From the data below, retype exactly the lines starting with the one that contains "pink clock: 7 -> 8" and ending with the one that contains "blue flashlight: 2 -> 1", both included.
┄┄┄┄┄┄
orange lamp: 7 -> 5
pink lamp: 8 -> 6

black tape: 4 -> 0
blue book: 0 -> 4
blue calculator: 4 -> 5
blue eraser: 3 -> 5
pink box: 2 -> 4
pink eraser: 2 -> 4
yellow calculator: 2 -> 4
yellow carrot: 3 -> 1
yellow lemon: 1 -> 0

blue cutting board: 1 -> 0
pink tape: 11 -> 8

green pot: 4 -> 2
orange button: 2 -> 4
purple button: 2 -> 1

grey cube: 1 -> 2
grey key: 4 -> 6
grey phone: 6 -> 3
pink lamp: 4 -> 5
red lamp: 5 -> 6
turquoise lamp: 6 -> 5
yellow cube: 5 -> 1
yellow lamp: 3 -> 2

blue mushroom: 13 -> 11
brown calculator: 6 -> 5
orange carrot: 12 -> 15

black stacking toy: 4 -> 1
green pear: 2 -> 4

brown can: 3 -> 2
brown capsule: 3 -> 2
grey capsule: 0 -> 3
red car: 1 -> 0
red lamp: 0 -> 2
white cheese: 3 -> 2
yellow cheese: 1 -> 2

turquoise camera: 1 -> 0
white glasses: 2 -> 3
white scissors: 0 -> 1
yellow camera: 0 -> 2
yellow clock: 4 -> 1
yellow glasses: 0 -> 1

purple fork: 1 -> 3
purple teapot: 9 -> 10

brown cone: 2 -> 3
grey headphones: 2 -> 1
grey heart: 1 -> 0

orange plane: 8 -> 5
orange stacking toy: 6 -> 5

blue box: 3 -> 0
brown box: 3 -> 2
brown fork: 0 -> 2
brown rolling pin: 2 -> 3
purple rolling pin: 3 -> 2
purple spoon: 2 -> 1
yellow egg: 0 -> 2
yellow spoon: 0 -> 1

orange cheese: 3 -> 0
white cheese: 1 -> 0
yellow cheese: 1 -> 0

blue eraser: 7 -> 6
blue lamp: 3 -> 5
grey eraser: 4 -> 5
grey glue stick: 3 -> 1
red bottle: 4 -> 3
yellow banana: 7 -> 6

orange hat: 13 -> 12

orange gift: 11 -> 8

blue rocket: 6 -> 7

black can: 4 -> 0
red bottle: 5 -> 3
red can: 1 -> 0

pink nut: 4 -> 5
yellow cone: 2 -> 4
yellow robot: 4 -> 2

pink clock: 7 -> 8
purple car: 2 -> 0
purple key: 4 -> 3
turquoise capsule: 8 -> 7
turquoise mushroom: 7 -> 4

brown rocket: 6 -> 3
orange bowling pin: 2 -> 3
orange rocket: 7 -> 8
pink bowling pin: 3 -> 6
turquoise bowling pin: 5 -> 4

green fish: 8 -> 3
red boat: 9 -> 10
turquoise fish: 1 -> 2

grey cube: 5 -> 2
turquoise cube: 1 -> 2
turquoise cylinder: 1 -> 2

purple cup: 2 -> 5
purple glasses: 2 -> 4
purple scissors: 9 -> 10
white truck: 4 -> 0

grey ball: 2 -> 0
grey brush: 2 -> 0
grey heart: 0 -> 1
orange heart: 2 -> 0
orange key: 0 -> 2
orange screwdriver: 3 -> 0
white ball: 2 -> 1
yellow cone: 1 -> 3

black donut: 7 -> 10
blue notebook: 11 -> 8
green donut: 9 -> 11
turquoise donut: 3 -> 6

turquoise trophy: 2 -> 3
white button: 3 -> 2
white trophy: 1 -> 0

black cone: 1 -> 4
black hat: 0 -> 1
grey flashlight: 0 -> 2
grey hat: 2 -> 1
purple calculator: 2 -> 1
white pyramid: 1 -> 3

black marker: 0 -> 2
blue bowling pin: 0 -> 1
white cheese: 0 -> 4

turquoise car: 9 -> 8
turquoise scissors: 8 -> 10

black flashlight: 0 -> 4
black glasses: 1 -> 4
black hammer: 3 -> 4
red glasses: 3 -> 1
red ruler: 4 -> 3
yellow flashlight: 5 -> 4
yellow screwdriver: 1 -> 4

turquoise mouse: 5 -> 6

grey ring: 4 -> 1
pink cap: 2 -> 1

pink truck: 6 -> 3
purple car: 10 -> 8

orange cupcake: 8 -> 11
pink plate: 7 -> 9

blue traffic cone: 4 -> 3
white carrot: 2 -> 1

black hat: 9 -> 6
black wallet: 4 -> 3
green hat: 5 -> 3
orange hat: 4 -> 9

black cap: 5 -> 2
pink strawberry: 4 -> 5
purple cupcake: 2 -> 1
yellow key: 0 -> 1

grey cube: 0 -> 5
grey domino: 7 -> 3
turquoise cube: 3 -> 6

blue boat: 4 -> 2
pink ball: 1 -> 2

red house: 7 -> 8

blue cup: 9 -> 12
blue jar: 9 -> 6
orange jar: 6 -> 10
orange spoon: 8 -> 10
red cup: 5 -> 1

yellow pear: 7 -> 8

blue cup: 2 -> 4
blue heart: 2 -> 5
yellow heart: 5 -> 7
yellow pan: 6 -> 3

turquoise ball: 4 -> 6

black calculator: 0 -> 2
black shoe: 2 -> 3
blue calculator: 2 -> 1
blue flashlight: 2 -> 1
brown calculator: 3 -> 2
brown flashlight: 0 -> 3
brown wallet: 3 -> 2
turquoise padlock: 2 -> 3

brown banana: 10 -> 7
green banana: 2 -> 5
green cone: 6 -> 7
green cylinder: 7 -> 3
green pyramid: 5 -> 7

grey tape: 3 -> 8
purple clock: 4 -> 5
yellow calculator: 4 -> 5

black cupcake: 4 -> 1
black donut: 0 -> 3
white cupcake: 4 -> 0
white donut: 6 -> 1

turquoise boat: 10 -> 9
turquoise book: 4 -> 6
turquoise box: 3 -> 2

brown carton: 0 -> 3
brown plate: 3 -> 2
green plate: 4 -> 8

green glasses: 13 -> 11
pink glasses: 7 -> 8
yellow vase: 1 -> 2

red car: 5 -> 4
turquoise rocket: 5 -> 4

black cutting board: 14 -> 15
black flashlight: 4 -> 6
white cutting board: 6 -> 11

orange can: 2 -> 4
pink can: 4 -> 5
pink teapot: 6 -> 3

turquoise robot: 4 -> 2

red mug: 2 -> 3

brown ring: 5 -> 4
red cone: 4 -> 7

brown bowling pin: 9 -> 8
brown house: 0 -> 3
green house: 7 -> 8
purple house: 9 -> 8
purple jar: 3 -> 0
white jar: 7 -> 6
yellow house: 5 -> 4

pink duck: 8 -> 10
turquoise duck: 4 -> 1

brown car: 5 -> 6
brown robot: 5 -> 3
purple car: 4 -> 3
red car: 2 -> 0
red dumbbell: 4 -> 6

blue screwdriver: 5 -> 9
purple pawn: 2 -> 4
┄┄┄┄┄┄
Task result -
pink clock: 7 -> 8
purple car: 2 -> 0
purple key: 4 -> 3
turquoise capsule: 8 -> 7
turquoise mushroom: 7 -> 4

brown rocket: 6 -> 3
orange bowling pin: 2 -> 3
orange rocket: 7 -> 8
pink bowling pin: 3 -> 6
turquoise bowling pin: 5 -> 4

green fish: 8 -> 3
red boat: 9 -> 10
turquoise fish: 1 -> 2

grey cube: 5 -> 2
turquoise cube: 1 -> 2
turquoise cylinder: 1 -> 2

purple cup: 2 -> 5
purple glasses: 2 -> 4
purple scissors: 9 -> 10
white truck: 4 -> 0

grey ball: 2 -> 0
grey brush: 2 -> 0
grey heart: 0 -> 1
orange heart: 2 -> 0
orange key: 0 -> 2
orange screwdriver: 3 -> 0
white ball: 2 -> 1
yellow cone: 1 -> 3

black donut: 7 -> 10
blue notebook: 11 -> 8
green donut: 9 -> 11
turquoise donut: 3 -> 6

turquoise trophy: 2 -> 3
white button: 3 -> 2
white trophy: 1 -> 0

black cone: 1 -> 4
black hat: 0 -> 1
grey flashlight: 0 -> 2
grey hat: 2 -> 1
purple calculator: 2 -> 1
white pyramid: 1 -> 3

black marker: 0 -> 2
blue bowling pin: 0 -> 1
white cheese: 0 -> 4

turquoise car: 9 -> 8
turquoise scissors: 8 -> 10

black flashlight: 0 -> 4
black glasses: 1 -> 4
black hammer: 3 -> 4
red glasses: 3 -> 1
red ruler: 4 -> 3
yellow flashlight: 5 -> 4
yellow screwdriver: 1 -> 4

turquoise mouse: 5 -> 6

grey ring: 4 -> 1
pink cap: 2 -> 1

pink truck: 6 -> 3
purple car: 10 -> 8

orange cupcake: 8 -> 11
pink plate: 7 -> 9

blue traffic cone: 4 -> 3
white carrot: 2 -> 1

black hat: 9 -> 6
black wallet: 4 -> 3
green hat: 5 -> 3
orange hat: 4 -> 9

black cap: 5 -> 2
pink strawberry: 4 -> 5
purple cupcake: 2 -> 1
yellow key: 0 -> 1

grey cube: 0 -> 5
grey domino: 7 -> 3
turquoise cube: 3 -> 6

blue boat: 4 -> 2
pink ball: 1 -> 2

red house: 7 -> 8

blue cup: 9 -> 12
blue jar: 9 -> 6
orange jar: 6 -> 10
orange spoon: 8 -> 10
red cup: 5 -> 1

yellow pear: 7 -> 8

blue cup: 2 -> 4
blue heart: 2 -> 5
yellow heart: 5 -> 7
yellow pan: 6 -> 3

turquoise ball: 4 -> 6

black calculator: 0 -> 2
black shoe: 2 -> 3
blue calculator: 2 -> 1
blue flashlight: 2 -> 1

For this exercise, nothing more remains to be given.